## TASK ITEM
Return the lines from the line containing "R111: 1k (INV, MIC) -> 4.7k (INV, MIC)" through the last line of the material below, exactly as they appear and with no others.

## DATA SHOWN
····················
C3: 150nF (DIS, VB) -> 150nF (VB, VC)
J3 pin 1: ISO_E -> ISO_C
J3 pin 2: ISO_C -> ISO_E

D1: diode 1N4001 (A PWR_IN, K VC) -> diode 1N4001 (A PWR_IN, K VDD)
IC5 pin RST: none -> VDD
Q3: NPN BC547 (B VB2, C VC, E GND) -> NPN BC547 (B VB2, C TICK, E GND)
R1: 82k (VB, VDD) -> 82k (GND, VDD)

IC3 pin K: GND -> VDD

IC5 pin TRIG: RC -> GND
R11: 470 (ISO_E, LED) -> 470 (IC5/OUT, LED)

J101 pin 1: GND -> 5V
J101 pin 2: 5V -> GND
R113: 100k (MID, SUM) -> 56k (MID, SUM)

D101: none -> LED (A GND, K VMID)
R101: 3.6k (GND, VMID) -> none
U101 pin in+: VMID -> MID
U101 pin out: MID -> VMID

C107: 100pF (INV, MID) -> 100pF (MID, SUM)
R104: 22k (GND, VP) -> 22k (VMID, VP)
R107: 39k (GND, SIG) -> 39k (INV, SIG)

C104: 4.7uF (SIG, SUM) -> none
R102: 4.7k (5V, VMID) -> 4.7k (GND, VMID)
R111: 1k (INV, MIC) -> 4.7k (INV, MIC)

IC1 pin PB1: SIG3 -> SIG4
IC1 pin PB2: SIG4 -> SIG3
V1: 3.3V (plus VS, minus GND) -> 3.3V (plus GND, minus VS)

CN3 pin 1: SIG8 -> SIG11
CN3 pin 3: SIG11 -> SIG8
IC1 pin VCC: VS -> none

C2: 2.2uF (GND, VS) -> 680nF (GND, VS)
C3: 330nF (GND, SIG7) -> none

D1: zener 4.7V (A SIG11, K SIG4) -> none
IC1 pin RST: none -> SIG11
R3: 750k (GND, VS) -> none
····················
## RESPONSE AREA
R111: 1k (INV, MIC) -> 4.7k (INV, MIC)

IC1 pin PB1: SIG3 -> SIG4
IC1 pin PB2: SIG4 -> SIG3
V1: 3.3V (plus VS, minus GND) -> 3.3V (plus GND, minus VS)

CN3 pin 1: SIG8 -> SIG11
CN3 pin 3: SIG11 -> SIG8
IC1 pin VCC: VS -> none

C2: 2.2uF (GND, VS) -> 680nF (GND, VS)
C3: 330nF (GND, SIG7) -> none

D1: zener 4.7V (A SIG11, K SIG4) -> none
IC1 pin RST: none -> SIG11
R3: 750k (GND, VS) -> none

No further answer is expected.